WHAT TO WORK ON →
There is a line containing "orange rocket [605,274,671,313]" in the entries below. Repeat that line and every line after it exactly, and nothing more.

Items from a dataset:
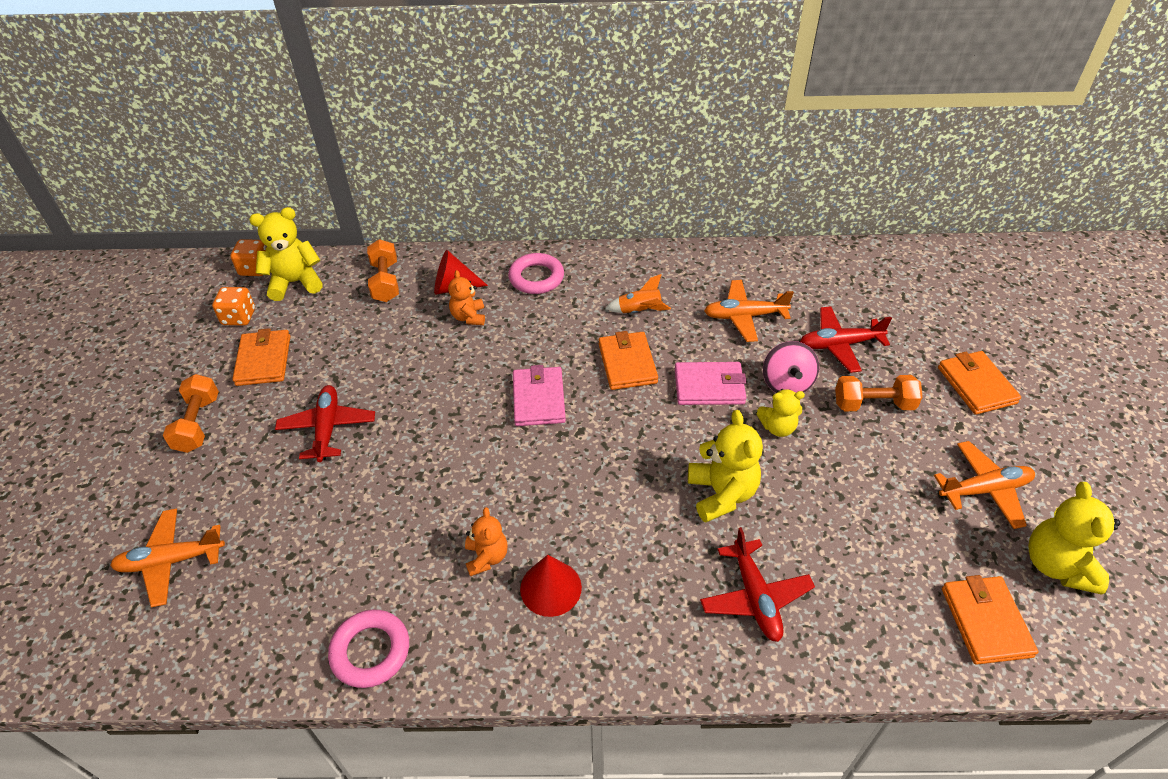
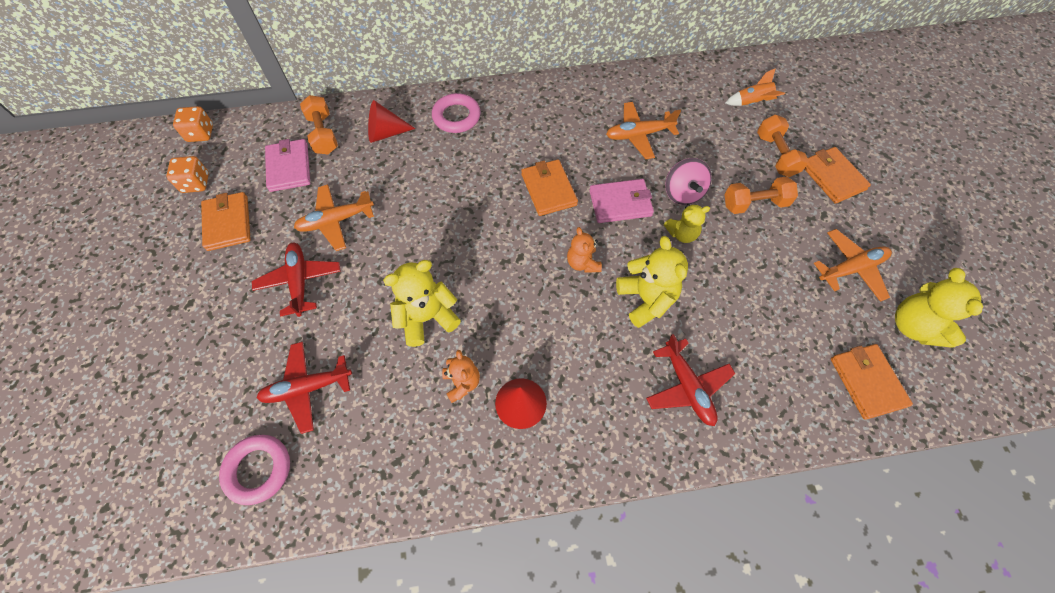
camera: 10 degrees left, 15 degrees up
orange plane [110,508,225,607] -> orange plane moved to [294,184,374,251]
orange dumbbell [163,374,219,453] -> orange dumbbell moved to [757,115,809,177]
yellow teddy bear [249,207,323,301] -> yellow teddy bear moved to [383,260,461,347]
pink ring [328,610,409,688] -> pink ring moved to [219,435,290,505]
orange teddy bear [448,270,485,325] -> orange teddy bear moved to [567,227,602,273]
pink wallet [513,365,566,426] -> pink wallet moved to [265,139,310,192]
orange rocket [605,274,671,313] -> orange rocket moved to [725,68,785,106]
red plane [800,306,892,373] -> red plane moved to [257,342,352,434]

TASK SOLUTION →
orange rocket [605,274,671,313] -> orange rocket moved to [725,68,785,106]
red plane [800,306,892,373] -> red plane moved to [257,342,352,434]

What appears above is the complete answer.